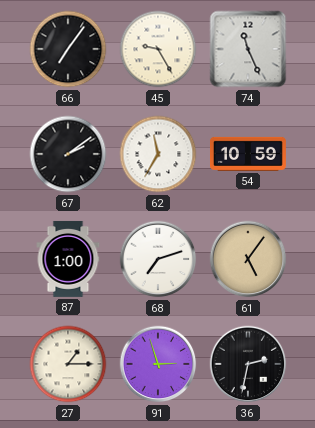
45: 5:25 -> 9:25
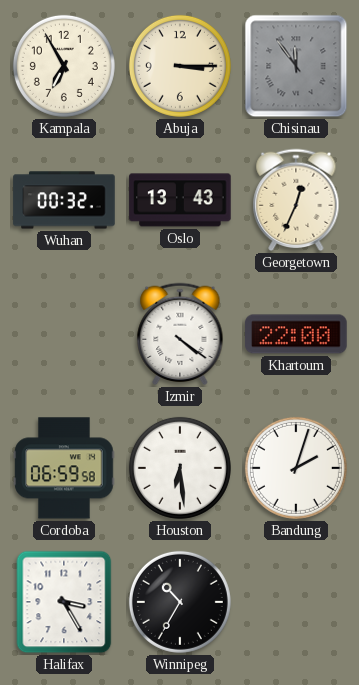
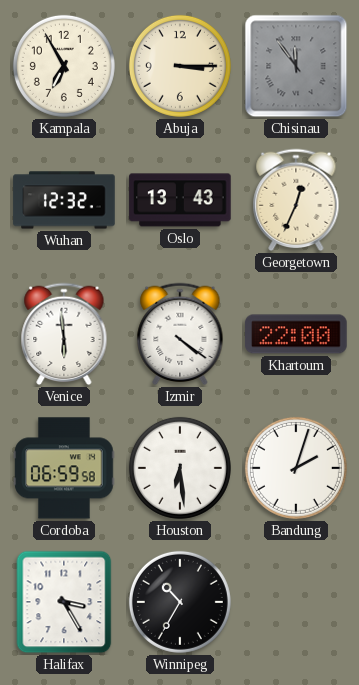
Wuhan: 00:32 -> 12:32
Venice: none -> 5:59
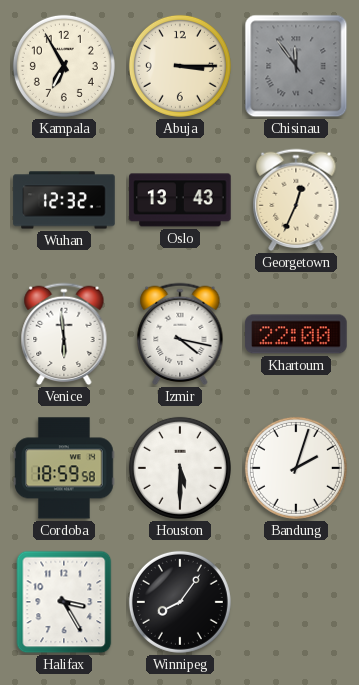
Izmir: 4:21 -> 4:17
Cordoba: 06:59 -> 18:59
Houston: 6:29 -> 5:30
Winnipeg: 10:35 -> 8:06
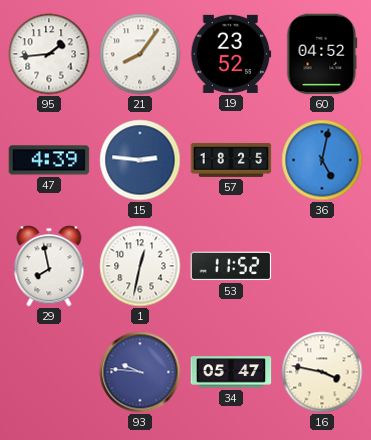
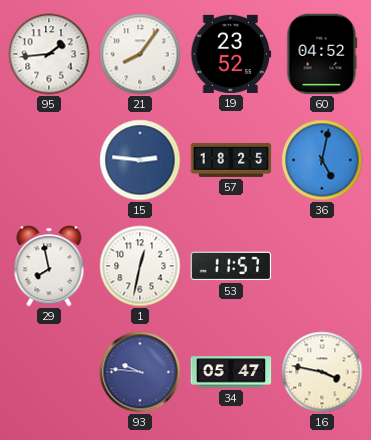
47: 4:39 -> none
53: 11:52 -> 11:57
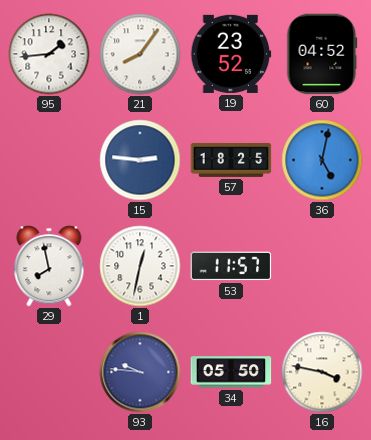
34: 05:47 -> 05:50
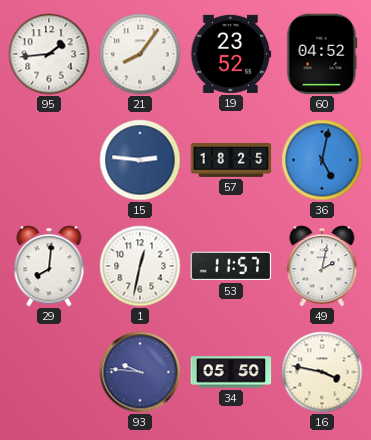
29: 7:58 -> 8:01
49: none -> 2:02
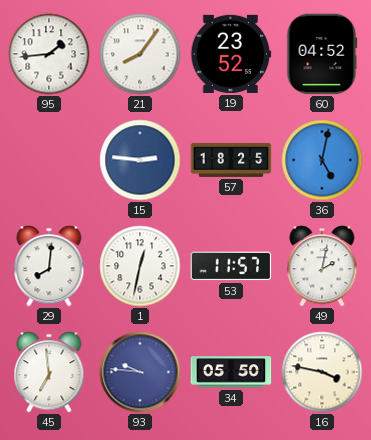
45: none -> 6:59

+===+

> Aim:
From all the records above, copy out every line that gives a clock's change of time, word for word and in the same order, leaving out the pictures.

> Full solution:
45: 5:25 -> 9:25
Wuhan: 00:32 -> 12:32
Venice: none -> 5:59
Izmir: 4:21 -> 4:17
Cordoba: 06:59 -> 18:59
Houston: 6:29 -> 5:30
Winnipeg: 10:35 -> 8:06
47: 4:39 -> none
53: 11:52 -> 11:57
34: 05:47 -> 05:50
29: 7:58 -> 8:01
49: none -> 2:02
45: none -> 6:59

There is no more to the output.